• **THE PROBLEM**
Find all lines with the word "ruler" in the material, then copy them.

• **DATASET EXTRACT**

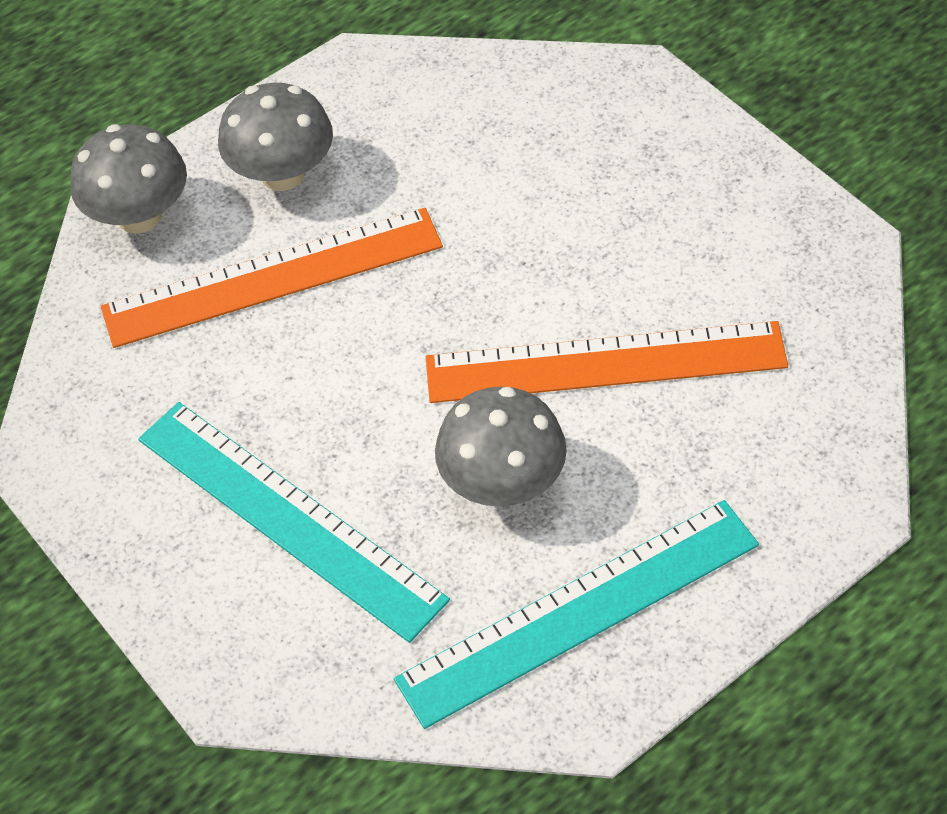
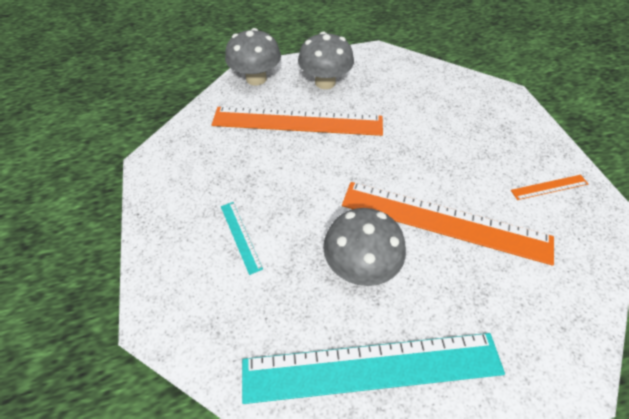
camera: 20 degrees right, 0 degrees up
turquoise ruler [138,402,450,643] -> turquoise ruler [221,202,263,275], size x0.41
none -> orange ruler [511,175,588,200]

• **RESULT**
turquoise ruler [138,402,450,643] -> turquoise ruler [221,202,263,275], size x0.41
none -> orange ruler [511,175,588,200]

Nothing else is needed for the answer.